BRIEF – Look over the lines below. Report each one that includes the string "switch".

:: EXERCISE INPUTS

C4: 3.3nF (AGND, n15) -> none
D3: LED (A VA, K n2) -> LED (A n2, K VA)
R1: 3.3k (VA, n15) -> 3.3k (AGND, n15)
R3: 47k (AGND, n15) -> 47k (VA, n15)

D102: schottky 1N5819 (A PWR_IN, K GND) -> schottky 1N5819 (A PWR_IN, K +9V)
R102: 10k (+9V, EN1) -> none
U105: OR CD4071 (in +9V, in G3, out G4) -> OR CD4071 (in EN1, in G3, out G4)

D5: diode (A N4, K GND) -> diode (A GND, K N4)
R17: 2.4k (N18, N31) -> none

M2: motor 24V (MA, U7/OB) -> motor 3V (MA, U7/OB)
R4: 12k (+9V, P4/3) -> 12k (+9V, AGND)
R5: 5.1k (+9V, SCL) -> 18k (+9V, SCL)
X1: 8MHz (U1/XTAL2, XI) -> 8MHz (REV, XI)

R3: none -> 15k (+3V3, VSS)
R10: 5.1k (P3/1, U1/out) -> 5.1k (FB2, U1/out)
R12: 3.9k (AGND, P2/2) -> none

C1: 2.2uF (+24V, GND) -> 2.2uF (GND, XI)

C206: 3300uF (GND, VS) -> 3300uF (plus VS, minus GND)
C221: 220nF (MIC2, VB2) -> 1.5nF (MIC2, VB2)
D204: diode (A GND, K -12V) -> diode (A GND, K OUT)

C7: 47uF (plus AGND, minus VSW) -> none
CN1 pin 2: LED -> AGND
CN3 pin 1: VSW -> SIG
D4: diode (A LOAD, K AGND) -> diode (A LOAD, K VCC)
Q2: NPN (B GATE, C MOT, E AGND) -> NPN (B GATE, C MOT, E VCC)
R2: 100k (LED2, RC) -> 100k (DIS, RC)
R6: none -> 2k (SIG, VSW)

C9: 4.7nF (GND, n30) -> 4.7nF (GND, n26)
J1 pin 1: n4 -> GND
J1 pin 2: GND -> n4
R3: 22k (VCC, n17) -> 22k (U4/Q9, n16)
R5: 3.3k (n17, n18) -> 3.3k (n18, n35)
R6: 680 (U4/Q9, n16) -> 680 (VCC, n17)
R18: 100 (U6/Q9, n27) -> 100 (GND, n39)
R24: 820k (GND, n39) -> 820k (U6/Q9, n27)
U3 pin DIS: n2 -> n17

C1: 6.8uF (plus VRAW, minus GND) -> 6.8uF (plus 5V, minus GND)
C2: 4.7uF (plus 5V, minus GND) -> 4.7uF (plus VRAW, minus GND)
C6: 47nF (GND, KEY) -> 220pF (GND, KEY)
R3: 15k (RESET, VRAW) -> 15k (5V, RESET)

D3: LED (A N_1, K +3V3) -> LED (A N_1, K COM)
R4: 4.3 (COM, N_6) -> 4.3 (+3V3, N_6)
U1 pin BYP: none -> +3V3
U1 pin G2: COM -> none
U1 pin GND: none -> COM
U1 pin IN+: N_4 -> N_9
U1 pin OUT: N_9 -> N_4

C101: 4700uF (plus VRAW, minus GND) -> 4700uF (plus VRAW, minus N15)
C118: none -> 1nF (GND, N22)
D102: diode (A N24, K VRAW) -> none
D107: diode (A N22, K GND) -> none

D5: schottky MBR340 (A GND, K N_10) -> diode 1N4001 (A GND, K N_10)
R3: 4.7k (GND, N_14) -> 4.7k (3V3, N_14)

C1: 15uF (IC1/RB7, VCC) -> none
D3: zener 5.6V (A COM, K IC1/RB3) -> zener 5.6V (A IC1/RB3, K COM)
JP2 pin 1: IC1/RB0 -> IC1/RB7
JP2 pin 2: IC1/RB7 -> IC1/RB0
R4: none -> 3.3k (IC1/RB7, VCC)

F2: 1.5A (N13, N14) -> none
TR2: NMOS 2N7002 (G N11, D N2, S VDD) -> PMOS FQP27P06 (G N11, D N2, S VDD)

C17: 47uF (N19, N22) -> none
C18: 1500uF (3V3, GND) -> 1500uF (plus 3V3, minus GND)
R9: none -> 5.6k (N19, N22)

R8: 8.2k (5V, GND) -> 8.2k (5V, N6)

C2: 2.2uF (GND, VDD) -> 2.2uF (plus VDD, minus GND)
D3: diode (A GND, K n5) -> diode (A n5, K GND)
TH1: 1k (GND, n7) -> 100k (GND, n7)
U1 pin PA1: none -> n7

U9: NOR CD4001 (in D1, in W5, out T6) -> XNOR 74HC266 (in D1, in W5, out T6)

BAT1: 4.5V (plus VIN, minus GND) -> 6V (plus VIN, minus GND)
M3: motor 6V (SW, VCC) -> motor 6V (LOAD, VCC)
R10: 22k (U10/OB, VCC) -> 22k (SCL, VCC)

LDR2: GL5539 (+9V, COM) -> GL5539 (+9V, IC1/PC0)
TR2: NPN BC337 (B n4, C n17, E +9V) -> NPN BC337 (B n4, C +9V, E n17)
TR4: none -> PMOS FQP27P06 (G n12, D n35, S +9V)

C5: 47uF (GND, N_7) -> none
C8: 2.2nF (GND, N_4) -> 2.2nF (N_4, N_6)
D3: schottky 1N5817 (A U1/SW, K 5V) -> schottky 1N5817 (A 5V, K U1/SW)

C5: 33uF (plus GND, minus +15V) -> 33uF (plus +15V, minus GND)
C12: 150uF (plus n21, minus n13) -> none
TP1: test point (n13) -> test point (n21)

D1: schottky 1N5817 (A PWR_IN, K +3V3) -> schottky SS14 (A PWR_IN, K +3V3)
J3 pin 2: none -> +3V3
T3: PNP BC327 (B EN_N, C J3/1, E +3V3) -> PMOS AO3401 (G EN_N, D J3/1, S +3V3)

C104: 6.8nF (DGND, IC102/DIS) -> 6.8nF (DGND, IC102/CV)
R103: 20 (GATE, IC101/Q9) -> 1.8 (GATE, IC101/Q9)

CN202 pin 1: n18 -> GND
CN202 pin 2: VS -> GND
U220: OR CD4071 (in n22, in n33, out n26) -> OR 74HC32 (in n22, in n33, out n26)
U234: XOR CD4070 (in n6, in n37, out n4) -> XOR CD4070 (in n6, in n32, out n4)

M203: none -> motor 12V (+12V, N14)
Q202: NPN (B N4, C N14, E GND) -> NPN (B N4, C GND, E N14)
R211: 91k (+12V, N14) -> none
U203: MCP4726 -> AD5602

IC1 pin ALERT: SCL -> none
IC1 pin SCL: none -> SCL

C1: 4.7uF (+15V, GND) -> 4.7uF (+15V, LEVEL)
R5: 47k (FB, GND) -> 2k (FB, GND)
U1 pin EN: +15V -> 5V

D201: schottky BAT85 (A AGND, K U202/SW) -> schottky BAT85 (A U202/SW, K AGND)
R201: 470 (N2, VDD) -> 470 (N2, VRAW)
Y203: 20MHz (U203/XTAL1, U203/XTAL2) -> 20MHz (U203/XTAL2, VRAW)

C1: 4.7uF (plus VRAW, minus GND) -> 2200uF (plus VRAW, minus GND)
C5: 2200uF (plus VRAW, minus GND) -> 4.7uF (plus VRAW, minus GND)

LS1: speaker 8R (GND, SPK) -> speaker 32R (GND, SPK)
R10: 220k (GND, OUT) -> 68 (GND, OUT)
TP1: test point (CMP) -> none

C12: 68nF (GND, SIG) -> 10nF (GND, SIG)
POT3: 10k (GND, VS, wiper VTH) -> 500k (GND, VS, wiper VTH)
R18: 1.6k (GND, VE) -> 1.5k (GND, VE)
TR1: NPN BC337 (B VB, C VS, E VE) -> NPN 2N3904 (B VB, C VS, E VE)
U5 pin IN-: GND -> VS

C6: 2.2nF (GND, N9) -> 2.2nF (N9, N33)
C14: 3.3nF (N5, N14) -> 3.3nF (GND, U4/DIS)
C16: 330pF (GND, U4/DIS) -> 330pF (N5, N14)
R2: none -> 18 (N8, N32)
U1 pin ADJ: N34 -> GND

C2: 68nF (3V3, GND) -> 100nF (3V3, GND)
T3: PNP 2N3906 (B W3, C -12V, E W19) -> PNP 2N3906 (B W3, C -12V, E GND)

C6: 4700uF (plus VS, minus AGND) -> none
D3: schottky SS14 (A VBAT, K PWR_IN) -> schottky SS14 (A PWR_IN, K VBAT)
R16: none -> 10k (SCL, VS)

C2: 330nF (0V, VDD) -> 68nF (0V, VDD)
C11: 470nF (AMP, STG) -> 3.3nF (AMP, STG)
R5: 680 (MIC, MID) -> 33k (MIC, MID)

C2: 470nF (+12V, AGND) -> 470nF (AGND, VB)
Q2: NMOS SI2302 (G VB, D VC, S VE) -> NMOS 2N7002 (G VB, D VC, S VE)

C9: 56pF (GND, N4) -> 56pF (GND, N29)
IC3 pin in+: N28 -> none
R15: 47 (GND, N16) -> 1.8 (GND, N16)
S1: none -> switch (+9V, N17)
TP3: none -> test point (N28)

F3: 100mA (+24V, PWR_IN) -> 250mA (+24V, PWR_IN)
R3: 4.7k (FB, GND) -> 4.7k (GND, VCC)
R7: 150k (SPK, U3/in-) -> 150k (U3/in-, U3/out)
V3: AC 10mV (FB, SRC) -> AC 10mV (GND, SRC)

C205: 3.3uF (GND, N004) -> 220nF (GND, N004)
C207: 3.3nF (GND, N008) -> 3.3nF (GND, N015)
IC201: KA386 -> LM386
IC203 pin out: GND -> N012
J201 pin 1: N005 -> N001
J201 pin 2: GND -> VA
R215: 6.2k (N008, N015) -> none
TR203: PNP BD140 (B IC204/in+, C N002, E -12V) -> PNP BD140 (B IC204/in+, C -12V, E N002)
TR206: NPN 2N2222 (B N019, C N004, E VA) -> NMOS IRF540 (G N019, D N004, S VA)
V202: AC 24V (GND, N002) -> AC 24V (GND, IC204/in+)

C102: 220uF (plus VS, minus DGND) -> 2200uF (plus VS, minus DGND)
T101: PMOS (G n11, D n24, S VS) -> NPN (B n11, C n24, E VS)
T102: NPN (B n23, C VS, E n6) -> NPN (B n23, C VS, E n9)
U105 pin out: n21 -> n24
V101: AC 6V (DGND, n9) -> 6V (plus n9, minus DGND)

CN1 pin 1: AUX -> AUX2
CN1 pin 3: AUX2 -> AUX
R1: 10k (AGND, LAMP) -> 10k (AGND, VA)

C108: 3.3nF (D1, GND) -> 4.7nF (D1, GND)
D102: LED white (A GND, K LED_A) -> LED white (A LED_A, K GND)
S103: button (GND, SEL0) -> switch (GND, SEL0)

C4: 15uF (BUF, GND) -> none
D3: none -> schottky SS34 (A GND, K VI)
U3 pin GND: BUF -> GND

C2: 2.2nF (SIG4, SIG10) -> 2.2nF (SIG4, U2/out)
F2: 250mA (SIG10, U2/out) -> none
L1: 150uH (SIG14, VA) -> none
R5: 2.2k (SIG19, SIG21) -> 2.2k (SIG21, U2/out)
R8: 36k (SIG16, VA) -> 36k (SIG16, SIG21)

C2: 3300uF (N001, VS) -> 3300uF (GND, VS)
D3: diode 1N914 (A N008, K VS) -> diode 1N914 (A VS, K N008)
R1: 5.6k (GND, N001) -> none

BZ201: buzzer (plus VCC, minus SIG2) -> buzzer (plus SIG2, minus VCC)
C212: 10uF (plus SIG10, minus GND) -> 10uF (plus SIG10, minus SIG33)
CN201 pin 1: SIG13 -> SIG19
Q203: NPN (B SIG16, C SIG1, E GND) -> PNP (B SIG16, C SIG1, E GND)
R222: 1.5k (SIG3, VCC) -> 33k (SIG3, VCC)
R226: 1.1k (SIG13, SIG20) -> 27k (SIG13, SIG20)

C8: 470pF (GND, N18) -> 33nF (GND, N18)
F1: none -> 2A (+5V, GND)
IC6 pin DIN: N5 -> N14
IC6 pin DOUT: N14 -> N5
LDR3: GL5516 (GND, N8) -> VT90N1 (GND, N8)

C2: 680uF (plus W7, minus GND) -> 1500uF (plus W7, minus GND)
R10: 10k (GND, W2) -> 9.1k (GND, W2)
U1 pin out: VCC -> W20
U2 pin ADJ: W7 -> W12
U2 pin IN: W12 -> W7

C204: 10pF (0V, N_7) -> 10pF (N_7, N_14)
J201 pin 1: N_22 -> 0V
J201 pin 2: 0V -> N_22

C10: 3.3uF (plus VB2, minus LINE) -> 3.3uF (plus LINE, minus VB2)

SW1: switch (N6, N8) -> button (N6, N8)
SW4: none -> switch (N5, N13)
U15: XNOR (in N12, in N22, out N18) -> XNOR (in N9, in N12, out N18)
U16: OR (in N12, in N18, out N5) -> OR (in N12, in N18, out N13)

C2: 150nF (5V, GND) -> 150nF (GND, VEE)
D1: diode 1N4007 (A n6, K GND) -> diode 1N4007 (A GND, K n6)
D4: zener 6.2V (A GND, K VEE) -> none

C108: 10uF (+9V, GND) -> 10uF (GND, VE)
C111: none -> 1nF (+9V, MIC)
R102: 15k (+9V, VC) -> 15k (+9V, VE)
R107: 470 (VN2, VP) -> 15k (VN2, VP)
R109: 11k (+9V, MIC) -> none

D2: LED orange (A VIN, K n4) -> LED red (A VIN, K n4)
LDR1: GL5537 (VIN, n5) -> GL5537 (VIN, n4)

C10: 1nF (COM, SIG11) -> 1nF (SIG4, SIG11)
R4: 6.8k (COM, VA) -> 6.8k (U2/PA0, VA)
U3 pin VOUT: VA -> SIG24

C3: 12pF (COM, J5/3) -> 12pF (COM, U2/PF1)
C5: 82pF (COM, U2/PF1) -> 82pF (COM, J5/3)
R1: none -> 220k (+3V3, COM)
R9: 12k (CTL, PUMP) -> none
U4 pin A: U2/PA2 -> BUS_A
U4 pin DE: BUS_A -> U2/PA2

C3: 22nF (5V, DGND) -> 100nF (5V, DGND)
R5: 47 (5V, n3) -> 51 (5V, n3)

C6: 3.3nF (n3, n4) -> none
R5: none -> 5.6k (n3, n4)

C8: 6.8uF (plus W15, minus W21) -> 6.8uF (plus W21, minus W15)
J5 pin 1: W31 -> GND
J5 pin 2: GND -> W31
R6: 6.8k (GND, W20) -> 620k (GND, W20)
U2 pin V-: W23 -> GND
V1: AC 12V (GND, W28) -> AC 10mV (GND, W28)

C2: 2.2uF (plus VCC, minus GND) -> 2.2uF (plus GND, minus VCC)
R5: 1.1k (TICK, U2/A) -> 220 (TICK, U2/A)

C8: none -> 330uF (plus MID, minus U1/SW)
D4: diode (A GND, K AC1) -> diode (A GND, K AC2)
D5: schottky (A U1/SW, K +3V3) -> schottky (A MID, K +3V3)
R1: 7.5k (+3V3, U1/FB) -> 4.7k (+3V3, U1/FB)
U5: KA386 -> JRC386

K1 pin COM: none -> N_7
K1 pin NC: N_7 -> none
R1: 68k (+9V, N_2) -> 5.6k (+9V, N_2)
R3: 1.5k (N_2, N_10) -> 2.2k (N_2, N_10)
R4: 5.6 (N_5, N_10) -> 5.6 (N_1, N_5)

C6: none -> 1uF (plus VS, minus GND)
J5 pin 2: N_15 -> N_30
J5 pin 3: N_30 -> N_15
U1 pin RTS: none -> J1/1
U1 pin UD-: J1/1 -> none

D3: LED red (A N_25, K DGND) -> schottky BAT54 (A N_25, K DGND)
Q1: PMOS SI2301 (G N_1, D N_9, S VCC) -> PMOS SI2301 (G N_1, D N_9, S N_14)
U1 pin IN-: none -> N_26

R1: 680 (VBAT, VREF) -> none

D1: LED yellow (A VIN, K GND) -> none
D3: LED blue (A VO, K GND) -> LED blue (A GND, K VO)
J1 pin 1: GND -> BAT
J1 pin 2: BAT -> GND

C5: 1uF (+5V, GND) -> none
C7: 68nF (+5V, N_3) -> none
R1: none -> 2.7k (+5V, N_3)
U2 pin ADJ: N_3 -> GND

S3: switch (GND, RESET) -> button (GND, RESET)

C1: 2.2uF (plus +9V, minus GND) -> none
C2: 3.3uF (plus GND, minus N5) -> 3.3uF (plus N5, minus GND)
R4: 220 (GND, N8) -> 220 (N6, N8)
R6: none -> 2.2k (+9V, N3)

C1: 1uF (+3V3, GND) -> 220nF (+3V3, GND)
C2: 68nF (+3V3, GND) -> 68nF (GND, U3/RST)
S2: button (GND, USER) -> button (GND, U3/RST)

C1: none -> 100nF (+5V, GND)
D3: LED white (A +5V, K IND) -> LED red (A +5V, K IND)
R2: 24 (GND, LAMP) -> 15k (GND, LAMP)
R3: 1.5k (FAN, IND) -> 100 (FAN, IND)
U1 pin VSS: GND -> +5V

::::

SOLUTION TO THIS EXERCISE –
S1: none -> switch (+9V, N17)
S103: button (GND, SEL0) -> switch (GND, SEL0)
SW1: switch (N6, N8) -> button (N6, N8)
SW4: none -> switch (N5, N13)
S3: switch (GND, RESET) -> button (GND, RESET)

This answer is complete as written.